• YOUR GOAL:
From the entries below, reproduce exactly the line containing "Highlight stroma.", the line containing "Look at this", and every line in between, with nothing added.
════════
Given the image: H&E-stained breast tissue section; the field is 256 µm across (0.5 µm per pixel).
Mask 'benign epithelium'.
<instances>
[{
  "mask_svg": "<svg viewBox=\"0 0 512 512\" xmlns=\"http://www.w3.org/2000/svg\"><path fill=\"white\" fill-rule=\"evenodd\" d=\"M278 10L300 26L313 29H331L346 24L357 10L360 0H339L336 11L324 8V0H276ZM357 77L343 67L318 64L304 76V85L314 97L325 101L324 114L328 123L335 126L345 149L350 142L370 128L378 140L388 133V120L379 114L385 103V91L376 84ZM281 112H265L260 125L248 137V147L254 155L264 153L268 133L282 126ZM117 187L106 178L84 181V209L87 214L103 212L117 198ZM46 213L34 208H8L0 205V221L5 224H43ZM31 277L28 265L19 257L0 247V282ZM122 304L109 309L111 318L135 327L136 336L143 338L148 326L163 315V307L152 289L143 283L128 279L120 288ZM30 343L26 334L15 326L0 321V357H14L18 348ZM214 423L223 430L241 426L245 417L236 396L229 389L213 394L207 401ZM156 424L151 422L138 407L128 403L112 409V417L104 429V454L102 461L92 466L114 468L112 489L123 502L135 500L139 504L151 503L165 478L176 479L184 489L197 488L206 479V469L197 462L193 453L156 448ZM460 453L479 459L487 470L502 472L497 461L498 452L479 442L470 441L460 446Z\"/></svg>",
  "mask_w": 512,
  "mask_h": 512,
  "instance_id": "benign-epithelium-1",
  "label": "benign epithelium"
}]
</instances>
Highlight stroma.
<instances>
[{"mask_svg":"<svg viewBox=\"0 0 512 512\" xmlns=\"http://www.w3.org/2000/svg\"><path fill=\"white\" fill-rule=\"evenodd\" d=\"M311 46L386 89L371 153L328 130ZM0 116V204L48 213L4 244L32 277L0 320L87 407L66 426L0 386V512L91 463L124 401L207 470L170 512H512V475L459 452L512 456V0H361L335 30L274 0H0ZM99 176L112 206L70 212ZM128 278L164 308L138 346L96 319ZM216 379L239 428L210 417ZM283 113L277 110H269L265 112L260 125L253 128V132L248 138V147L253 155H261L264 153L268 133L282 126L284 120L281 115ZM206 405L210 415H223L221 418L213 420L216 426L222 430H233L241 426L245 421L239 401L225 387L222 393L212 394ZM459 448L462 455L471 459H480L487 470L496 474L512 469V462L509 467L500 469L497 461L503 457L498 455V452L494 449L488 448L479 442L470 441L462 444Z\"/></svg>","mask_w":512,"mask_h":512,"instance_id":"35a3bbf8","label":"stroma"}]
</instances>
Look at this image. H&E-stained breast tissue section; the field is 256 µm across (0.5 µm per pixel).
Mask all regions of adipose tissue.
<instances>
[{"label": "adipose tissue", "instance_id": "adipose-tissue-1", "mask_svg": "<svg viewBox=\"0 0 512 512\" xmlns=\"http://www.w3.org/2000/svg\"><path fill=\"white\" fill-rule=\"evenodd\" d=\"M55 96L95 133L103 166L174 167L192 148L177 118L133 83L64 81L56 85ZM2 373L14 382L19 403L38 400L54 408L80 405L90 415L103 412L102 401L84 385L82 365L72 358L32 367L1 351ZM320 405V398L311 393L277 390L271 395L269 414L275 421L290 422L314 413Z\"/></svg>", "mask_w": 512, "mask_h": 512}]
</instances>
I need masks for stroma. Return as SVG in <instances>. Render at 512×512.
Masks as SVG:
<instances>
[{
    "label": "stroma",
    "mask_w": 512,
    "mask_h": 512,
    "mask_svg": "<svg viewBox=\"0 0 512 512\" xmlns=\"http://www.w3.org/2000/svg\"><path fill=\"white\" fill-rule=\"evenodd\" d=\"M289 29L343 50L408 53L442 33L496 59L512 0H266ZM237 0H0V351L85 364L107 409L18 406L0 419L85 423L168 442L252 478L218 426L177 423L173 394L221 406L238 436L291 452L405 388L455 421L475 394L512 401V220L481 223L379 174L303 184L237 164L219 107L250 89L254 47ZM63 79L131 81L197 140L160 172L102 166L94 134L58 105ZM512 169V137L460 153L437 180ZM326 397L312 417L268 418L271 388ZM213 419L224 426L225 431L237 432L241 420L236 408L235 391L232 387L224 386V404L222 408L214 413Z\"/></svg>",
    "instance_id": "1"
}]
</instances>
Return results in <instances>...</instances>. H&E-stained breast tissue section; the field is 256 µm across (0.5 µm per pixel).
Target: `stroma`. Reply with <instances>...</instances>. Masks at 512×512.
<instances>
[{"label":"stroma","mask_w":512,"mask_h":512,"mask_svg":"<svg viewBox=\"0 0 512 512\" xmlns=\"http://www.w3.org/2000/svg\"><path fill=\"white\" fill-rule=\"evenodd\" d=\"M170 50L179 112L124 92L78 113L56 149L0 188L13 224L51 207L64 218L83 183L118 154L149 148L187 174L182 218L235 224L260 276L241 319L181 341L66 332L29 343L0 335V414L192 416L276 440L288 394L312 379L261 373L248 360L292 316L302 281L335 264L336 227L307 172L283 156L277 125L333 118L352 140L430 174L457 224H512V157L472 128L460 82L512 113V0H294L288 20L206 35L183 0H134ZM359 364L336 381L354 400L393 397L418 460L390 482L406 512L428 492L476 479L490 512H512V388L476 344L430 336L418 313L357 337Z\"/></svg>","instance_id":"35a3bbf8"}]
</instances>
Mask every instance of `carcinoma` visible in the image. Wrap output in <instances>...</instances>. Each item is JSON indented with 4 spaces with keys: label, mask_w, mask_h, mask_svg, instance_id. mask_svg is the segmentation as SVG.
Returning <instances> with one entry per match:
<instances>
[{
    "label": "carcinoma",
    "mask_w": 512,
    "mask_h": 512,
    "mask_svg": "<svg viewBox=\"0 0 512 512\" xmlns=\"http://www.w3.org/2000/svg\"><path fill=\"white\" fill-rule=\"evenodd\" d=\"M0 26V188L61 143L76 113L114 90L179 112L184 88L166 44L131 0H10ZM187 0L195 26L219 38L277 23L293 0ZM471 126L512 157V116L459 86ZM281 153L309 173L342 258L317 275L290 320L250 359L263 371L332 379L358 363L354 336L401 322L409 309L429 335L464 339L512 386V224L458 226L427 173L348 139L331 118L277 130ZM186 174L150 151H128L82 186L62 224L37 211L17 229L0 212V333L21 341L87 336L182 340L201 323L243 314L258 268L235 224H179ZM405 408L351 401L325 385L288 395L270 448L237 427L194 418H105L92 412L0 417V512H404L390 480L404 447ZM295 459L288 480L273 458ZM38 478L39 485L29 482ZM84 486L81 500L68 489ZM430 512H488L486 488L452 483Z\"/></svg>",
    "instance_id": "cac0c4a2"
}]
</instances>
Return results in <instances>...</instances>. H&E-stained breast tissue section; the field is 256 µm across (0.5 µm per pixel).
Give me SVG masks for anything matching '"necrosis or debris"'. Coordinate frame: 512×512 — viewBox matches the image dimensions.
════════
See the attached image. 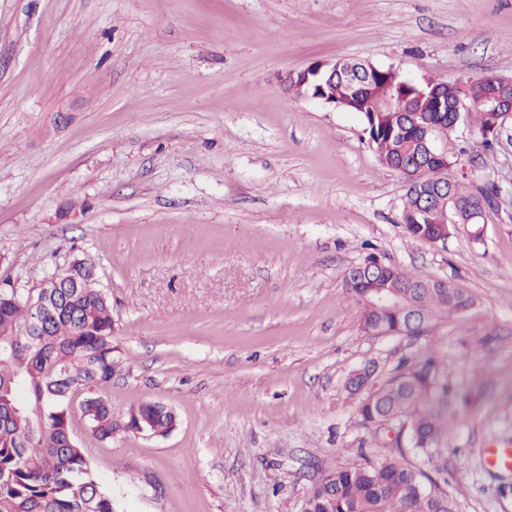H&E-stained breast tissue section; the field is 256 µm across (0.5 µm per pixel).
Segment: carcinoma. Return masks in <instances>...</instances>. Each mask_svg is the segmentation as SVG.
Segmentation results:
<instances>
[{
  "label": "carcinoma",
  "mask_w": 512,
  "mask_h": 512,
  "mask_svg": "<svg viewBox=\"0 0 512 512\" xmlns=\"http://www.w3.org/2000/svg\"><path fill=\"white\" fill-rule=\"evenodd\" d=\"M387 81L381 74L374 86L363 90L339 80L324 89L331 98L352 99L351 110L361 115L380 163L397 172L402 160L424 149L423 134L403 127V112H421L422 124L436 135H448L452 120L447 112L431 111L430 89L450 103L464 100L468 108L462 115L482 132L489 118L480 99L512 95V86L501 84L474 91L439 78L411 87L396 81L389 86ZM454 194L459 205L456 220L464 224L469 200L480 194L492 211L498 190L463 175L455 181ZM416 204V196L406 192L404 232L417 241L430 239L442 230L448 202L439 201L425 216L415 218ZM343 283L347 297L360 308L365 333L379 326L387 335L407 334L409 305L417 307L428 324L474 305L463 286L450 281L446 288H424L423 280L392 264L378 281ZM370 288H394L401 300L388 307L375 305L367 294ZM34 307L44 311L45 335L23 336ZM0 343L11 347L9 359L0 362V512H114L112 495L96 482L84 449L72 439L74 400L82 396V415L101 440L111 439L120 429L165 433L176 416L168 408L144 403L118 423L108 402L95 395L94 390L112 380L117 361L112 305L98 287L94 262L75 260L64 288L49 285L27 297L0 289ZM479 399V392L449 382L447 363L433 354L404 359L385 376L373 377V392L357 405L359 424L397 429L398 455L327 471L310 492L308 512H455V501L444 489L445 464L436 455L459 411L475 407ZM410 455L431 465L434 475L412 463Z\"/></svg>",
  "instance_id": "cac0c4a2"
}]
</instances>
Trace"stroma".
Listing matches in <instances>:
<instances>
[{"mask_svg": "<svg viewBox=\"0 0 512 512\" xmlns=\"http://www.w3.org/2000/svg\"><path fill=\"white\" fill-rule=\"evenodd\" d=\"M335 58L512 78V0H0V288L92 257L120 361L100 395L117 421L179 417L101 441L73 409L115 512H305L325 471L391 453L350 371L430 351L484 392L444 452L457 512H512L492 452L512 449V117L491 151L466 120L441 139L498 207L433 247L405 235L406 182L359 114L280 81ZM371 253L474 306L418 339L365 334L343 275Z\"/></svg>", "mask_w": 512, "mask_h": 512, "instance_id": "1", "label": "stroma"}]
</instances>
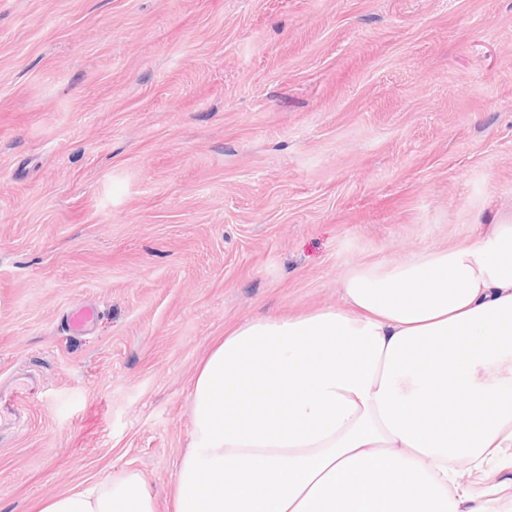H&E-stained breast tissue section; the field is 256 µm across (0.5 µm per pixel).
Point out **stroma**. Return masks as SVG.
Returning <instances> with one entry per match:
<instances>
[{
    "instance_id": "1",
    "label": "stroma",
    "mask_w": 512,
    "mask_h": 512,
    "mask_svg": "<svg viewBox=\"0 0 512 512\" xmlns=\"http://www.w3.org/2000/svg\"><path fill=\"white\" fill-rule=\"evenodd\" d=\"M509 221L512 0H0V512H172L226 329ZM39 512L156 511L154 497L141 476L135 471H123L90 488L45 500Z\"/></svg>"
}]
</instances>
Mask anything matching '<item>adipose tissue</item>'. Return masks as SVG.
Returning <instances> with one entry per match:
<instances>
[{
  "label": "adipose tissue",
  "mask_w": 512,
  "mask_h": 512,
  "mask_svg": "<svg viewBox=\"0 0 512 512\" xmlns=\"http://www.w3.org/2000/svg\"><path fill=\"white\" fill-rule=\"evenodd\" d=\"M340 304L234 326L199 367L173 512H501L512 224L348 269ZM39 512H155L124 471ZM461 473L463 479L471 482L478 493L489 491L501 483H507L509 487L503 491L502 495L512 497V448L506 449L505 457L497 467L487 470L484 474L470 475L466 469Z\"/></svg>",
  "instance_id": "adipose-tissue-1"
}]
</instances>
════════
• SOLUTION TO THIS PROBLEM:
Highlight stroma.
<instances>
[{"mask_svg":"<svg viewBox=\"0 0 512 512\" xmlns=\"http://www.w3.org/2000/svg\"><path fill=\"white\" fill-rule=\"evenodd\" d=\"M311 46L386 89L371 153L328 130ZM0 116V204L48 213L4 244L32 277L0 320L87 407L66 426L0 386V512L91 463L124 401L207 470L170 512H512V475L459 452L512 456V0H361L335 30L274 0H0ZM99 176L112 206L70 212ZM128 278L164 308L138 346L96 319ZM216 379L239 428L210 417ZM283 113L277 110H269L265 112L260 125L253 128V132L248 138V147L253 155H261L264 153L268 133L282 126L284 120L281 115ZM206 405L210 415H223L221 418L213 420L216 426L222 430H233L241 426L245 421L239 401L225 387L222 393L212 394ZM459 448L462 455L471 459H480L487 470L496 474L512 469V462L509 467L500 469L497 461L503 457L498 455V452L494 449L488 448L479 442L470 441L462 444Z\"/></svg>","mask_w":512,"mask_h":512,"instance_id":"35a3bbf8","label":"stroma"}]
</instances>
Look at this image. H&E-stained breast tissue section; the field is 256 µm across (0.5 µm per pixel).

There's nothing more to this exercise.